[Scene change data]
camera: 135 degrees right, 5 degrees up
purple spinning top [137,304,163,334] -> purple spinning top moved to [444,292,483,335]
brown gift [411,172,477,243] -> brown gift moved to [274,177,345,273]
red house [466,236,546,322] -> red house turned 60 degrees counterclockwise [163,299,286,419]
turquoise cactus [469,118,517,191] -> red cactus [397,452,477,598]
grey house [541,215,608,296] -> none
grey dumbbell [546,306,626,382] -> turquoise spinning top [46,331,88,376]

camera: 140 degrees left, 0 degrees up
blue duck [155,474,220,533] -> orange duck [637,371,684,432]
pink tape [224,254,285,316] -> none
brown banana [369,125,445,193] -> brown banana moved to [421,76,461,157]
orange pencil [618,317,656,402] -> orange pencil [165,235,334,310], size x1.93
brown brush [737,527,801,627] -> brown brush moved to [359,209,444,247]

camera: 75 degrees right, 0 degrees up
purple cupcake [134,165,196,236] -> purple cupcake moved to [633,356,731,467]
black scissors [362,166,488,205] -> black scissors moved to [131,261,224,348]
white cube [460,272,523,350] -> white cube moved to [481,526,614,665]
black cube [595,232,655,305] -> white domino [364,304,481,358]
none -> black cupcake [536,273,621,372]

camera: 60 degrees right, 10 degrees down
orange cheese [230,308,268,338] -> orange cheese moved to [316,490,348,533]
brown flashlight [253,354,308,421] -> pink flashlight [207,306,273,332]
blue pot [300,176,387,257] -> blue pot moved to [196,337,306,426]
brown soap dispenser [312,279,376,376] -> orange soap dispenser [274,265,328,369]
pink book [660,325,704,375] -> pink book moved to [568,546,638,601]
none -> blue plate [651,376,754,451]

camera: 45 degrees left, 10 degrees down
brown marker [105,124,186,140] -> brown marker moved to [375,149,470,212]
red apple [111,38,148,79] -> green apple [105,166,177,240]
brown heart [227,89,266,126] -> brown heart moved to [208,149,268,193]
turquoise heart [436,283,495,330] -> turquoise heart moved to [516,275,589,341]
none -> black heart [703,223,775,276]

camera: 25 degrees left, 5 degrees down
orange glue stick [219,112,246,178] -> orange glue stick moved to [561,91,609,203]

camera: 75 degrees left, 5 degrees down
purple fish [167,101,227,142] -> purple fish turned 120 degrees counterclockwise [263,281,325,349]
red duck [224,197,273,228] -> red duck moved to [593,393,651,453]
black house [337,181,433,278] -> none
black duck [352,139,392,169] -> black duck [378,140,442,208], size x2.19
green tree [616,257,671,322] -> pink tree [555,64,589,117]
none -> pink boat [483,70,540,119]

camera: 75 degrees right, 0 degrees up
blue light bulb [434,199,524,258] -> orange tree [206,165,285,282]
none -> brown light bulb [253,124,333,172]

▶ Exercise instructions: Set down exactly the lines of the data above, beginning with the line that has "blue duck [155,474,220,533]" and ending with the line that has "orange pencil [618,317,656,402]", and no others.

▶ Completed exercise:
blue duck [155,474,220,533] -> orange duck [637,371,684,432]
pink tape [224,254,285,316] -> none
brown banana [369,125,445,193] -> brown banana moved to [421,76,461,157]
orange pencil [618,317,656,402] -> orange pencil [165,235,334,310], size x1.93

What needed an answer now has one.